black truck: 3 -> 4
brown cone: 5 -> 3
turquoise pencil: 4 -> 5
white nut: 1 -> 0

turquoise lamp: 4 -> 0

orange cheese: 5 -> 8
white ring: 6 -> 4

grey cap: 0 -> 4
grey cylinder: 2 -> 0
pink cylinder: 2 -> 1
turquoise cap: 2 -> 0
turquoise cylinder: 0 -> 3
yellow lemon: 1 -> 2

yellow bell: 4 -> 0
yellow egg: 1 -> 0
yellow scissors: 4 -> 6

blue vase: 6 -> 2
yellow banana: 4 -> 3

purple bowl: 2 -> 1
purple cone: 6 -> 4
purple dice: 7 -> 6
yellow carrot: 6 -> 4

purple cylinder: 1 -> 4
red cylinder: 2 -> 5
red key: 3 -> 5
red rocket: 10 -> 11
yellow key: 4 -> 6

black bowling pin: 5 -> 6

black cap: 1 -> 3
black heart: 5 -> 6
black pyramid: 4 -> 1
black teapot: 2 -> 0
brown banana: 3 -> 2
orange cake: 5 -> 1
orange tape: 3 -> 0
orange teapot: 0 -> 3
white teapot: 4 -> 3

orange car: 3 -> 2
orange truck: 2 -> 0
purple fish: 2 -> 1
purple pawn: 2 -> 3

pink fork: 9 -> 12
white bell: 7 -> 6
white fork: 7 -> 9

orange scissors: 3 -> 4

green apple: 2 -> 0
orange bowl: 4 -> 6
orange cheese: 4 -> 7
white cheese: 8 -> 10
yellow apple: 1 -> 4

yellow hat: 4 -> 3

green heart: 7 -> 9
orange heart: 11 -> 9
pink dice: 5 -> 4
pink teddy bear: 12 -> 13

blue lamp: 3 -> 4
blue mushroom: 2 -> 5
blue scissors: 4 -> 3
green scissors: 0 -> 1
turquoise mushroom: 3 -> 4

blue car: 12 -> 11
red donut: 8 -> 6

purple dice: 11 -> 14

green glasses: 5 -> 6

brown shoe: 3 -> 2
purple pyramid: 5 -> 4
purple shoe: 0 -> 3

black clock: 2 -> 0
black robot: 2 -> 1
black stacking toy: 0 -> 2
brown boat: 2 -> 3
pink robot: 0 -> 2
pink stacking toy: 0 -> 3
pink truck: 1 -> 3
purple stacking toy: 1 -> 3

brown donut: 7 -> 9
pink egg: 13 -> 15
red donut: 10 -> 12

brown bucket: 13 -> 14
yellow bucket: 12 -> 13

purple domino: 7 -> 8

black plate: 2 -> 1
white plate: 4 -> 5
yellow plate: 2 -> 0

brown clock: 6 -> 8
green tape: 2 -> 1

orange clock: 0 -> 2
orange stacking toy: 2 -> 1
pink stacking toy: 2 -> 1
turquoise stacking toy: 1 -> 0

▸ AIM OF THE EXERCISE
Without skipping anything, transcribe every line above exactly.

▸ ANSWER TO THIS PROBLEM
black truck: 3 -> 4
brown cone: 5 -> 3
turquoise pencil: 4 -> 5
white nut: 1 -> 0

turquoise lamp: 4 -> 0

orange cheese: 5 -> 8
white ring: 6 -> 4

grey cap: 0 -> 4
grey cylinder: 2 -> 0
pink cylinder: 2 -> 1
turquoise cap: 2 -> 0
turquoise cylinder: 0 -> 3
yellow lemon: 1 -> 2

yellow bell: 4 -> 0
yellow egg: 1 -> 0
yellow scissors: 4 -> 6

blue vase: 6 -> 2
yellow banana: 4 -> 3

purple bowl: 2 -> 1
purple cone: 6 -> 4
purple dice: 7 -> 6
yellow carrot: 6 -> 4

purple cylinder: 1 -> 4
red cylinder: 2 -> 5
red key: 3 -> 5
red rocket: 10 -> 11
yellow key: 4 -> 6

black bowling pin: 5 -> 6

black cap: 1 -> 3
black heart: 5 -> 6
black pyramid: 4 -> 1
black teapot: 2 -> 0
brown banana: 3 -> 2
orange cake: 5 -> 1
orange tape: 3 -> 0
orange teapot: 0 -> 3
white teapot: 4 -> 3

orange car: 3 -> 2
orange truck: 2 -> 0
purple fish: 2 -> 1
purple pawn: 2 -> 3

pink fork: 9 -> 12
white bell: 7 -> 6
white fork: 7 -> 9

orange scissors: 3 -> 4

green apple: 2 -> 0
orange bowl: 4 -> 6
orange cheese: 4 -> 7
white cheese: 8 -> 10
yellow apple: 1 -> 4

yellow hat: 4 -> 3

green heart: 7 -> 9
orange heart: 11 -> 9
pink dice: 5 -> 4
pink teddy bear: 12 -> 13

blue lamp: 3 -> 4
blue mushroom: 2 -> 5
blue scissors: 4 -> 3
green scissors: 0 -> 1
turquoise mushroom: 3 -> 4

blue car: 12 -> 11
red donut: 8 -> 6

purple dice: 11 -> 14

green glasses: 5 -> 6

brown shoe: 3 -> 2
purple pyramid: 5 -> 4
purple shoe: 0 -> 3

black clock: 2 -> 0
black robot: 2 -> 1
black stacking toy: 0 -> 2
brown boat: 2 -> 3
pink robot: 0 -> 2
pink stacking toy: 0 -> 3
pink truck: 1 -> 3
purple stacking toy: 1 -> 3

brown donut: 7 -> 9
pink egg: 13 -> 15
red donut: 10 -> 12

brown bucket: 13 -> 14
yellow bucket: 12 -> 13

purple domino: 7 -> 8

black plate: 2 -> 1
white plate: 4 -> 5
yellow plate: 2 -> 0

brown clock: 6 -> 8
green tape: 2 -> 1

orange clock: 0 -> 2
orange stacking toy: 2 -> 1
pink stacking toy: 2 -> 1
turquoise stacking toy: 1 -> 0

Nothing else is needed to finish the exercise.